Collected data:
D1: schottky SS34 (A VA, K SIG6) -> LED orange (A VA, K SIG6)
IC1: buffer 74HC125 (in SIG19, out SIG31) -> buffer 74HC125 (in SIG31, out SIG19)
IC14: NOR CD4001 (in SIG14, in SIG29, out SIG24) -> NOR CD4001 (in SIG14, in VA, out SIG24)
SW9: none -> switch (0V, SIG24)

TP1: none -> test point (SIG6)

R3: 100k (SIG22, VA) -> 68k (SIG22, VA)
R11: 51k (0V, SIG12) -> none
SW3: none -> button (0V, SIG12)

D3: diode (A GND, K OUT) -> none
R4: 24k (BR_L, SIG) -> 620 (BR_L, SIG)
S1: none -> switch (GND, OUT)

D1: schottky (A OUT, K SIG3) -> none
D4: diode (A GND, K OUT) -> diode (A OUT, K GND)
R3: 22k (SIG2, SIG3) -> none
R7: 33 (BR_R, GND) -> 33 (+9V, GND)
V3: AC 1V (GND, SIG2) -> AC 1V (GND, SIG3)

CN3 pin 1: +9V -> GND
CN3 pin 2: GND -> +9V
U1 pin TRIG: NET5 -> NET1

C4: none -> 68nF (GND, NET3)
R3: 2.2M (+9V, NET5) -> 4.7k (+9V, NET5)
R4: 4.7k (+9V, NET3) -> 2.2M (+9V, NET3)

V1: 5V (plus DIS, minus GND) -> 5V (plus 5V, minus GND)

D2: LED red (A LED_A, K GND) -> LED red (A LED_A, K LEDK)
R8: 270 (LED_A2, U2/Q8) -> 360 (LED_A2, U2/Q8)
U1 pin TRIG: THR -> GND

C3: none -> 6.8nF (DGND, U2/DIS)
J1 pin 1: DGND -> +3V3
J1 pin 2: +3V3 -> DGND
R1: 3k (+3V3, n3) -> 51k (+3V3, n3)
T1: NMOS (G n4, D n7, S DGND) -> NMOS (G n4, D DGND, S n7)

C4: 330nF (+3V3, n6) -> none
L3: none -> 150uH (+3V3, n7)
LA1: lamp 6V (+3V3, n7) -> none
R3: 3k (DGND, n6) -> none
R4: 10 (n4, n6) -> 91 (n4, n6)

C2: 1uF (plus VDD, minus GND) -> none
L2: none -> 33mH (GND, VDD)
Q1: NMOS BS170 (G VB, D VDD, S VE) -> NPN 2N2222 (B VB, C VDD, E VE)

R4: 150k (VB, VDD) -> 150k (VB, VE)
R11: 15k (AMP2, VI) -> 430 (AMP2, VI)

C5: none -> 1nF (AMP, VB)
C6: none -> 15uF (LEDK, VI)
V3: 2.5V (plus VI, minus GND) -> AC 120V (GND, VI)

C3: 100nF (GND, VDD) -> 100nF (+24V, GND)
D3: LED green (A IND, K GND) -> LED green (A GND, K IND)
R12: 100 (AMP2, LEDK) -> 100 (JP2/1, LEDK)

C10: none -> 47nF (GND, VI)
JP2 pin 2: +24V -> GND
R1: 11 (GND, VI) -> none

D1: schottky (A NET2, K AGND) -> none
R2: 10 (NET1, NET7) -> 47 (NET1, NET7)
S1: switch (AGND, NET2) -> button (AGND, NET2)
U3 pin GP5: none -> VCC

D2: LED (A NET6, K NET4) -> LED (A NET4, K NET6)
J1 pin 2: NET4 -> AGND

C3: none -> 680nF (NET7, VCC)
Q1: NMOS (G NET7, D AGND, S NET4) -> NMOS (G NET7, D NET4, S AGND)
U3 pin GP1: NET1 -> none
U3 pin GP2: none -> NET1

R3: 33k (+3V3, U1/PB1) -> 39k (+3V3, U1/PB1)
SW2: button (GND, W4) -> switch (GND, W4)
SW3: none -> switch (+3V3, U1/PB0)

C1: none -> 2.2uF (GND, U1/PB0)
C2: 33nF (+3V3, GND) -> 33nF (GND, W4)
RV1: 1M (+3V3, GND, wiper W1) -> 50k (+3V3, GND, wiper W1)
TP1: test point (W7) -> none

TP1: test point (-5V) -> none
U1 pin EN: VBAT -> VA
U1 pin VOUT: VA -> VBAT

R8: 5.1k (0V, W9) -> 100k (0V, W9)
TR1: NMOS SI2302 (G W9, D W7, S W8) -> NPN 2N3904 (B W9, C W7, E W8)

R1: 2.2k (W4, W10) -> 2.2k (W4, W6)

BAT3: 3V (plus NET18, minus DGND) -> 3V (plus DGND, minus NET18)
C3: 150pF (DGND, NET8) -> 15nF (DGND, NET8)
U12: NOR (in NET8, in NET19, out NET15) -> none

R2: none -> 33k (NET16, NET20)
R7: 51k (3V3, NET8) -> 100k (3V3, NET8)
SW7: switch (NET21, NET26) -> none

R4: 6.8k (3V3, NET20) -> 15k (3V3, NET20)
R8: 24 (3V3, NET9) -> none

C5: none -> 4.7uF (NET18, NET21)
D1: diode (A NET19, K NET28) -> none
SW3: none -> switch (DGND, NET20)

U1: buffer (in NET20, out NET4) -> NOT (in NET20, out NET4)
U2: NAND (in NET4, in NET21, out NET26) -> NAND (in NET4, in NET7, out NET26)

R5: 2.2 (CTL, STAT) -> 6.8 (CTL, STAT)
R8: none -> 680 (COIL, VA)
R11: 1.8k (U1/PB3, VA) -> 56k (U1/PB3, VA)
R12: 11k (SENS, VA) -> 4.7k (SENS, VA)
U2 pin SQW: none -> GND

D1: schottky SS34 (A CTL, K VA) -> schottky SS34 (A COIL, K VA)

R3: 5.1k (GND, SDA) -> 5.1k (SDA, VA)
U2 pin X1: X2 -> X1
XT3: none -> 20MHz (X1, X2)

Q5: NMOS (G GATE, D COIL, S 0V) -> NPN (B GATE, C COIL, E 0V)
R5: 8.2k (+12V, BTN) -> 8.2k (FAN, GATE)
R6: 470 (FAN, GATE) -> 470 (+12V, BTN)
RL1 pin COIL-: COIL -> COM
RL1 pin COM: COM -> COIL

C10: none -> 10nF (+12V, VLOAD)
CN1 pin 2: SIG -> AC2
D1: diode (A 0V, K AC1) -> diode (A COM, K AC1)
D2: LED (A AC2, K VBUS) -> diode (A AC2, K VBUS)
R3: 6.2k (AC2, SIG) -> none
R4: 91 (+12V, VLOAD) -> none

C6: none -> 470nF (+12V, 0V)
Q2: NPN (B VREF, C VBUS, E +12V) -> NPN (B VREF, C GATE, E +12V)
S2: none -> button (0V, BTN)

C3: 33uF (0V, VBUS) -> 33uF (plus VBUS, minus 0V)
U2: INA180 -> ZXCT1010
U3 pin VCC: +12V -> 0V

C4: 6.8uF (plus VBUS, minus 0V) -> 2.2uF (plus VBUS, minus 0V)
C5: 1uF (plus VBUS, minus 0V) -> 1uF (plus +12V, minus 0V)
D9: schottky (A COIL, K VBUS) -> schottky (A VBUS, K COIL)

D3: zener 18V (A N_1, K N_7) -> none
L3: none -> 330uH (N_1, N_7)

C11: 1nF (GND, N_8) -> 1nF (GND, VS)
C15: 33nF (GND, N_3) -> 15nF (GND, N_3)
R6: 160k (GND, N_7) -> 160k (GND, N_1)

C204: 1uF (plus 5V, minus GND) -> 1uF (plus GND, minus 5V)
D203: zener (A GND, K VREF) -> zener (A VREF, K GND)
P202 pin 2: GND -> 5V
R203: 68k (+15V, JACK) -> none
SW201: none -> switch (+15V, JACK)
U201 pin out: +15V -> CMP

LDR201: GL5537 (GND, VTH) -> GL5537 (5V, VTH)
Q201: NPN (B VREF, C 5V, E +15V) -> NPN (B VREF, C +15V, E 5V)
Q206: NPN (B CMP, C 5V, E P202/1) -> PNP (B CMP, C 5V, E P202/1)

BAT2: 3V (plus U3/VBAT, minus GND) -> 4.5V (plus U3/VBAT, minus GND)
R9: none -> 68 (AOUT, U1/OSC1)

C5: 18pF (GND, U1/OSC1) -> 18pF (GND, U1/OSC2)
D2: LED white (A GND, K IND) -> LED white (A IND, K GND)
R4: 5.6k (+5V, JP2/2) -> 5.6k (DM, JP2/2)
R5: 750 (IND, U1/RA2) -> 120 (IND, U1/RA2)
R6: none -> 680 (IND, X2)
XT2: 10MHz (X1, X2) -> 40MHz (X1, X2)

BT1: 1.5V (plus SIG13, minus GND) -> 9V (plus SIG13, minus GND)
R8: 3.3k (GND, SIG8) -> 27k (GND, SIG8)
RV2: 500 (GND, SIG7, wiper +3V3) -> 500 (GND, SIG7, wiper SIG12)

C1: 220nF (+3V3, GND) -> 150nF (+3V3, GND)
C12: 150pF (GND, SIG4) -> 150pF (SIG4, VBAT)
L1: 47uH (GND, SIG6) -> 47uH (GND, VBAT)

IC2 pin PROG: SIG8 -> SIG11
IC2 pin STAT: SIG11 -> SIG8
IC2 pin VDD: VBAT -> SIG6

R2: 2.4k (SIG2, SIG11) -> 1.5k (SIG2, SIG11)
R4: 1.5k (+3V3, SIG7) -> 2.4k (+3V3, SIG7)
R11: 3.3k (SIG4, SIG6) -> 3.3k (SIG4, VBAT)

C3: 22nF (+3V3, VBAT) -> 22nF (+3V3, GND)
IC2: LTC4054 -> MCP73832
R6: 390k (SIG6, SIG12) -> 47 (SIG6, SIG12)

* **Aim of the exercise**
Take the lines above from the one containing "RV1: 1M (+3V3, GND, wiper" to the one containing "R1: 2.2k (W4, W10) -> 2.2k (W4, W6)" and retype them exactly, both ends included, with nothing added.

* **Solution for this problem**
RV1: 1M (+3V3, GND, wiper W1) -> 50k (+3V3, GND, wiper W1)
TP1: test point (W7) -> none

TP1: test point (-5V) -> none
U1 pin EN: VBAT -> VA
U1 pin VOUT: VA -> VBAT

R8: 5.1k (0V, W9) -> 100k (0V, W9)
TR1: NMOS SI2302 (G W9, D W7, S W8) -> NPN 2N3904 (B W9, C W7, E W8)

R1: 2.2k (W4, W10) -> 2.2k (W4, W6)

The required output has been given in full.